Exercise aim: Will you quote all of the entries, word for word?

Given information:
BEGIN

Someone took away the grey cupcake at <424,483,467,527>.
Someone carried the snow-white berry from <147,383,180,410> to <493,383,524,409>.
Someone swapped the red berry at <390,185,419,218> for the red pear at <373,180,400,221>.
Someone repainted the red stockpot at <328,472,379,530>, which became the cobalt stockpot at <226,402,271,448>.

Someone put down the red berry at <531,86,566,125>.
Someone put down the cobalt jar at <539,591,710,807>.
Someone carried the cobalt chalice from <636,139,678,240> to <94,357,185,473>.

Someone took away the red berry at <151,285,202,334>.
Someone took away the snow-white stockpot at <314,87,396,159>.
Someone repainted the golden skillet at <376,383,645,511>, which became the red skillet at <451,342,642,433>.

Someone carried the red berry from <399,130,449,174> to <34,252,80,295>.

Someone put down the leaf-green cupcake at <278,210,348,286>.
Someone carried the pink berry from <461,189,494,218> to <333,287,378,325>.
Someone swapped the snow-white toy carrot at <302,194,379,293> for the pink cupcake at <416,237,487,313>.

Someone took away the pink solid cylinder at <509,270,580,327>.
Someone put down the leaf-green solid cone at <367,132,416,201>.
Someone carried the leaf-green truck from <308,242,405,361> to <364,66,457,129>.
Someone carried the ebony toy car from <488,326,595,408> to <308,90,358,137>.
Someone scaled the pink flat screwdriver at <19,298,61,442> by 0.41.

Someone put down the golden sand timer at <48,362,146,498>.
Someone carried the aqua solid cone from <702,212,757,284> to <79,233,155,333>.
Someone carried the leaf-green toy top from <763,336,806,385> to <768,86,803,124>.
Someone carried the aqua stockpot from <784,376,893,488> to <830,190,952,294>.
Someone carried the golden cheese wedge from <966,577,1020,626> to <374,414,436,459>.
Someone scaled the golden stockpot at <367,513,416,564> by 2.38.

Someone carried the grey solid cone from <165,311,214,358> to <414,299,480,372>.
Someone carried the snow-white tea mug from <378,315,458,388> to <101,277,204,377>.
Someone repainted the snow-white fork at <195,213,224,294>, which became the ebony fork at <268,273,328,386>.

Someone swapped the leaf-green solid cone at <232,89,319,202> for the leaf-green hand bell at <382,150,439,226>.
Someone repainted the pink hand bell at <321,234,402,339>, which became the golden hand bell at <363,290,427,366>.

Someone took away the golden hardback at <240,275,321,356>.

END

Response:
Someone took away the grey cupcake at <424,483,467,527>.
Someone carried the snow-white berry from <147,383,180,410> to <493,383,524,409>.
Someone swapped the red berry at <390,185,419,218> for the red pear at <373,180,400,221>.
Someone repainted the red stockpot at <328,472,379,530>, which became the cobalt stockpot at <226,402,271,448>.

Someone put down the red berry at <531,86,566,125>.
Someone put down the cobalt jar at <539,591,710,807>.
Someone carried the cobalt chalice from <636,139,678,240> to <94,357,185,473>.

Someone took away the red berry at <151,285,202,334>.
Someone took away the snow-white stockpot at <314,87,396,159>.
Someone repainted the golden skillet at <376,383,645,511>, which became the red skillet at <451,342,642,433>.

Someone carried the red berry from <399,130,449,174> to <34,252,80,295>.

Someone put down the leaf-green cupcake at <278,210,348,286>.
Someone carried the pink berry from <461,189,494,218> to <333,287,378,325>.
Someone swapped the snow-white toy carrot at <302,194,379,293> for the pink cupcake at <416,237,487,313>.

Someone took away the pink solid cylinder at <509,270,580,327>.
Someone put down the leaf-green solid cone at <367,132,416,201>.
Someone carried the leaf-green truck from <308,242,405,361> to <364,66,457,129>.
Someone carried the ebony toy car from <488,326,595,408> to <308,90,358,137>.
Someone scaled the pink flat screwdriver at <19,298,61,442> by 0.41.

Someone put down the golden sand timer at <48,362,146,498>.
Someone carried the aqua solid cone from <702,212,757,284> to <79,233,155,333>.
Someone carried the leaf-green toy top from <763,336,806,385> to <768,86,803,124>.
Someone carried the aqua stockpot from <784,376,893,488> to <830,190,952,294>.
Someone carried the golden cheese wedge from <966,577,1020,626> to <374,414,436,459>.
Someone scaled the golden stockpot at <367,513,416,564> by 2.38.

Someone carried the grey solid cone from <165,311,214,358> to <414,299,480,372>.
Someone carried the snow-white tea mug from <378,315,458,388> to <101,277,204,377>.
Someone repainted the snow-white fork at <195,213,224,294>, which became the ebony fork at <268,273,328,386>.

Someone swapped the leaf-green solid cone at <232,89,319,202> for the leaf-green hand bell at <382,150,439,226>.
Someone repainted the pink hand bell at <321,234,402,339>, which became the golden hand bell at <363,290,427,366>.

Someone took away the golden hardback at <240,275,321,356>.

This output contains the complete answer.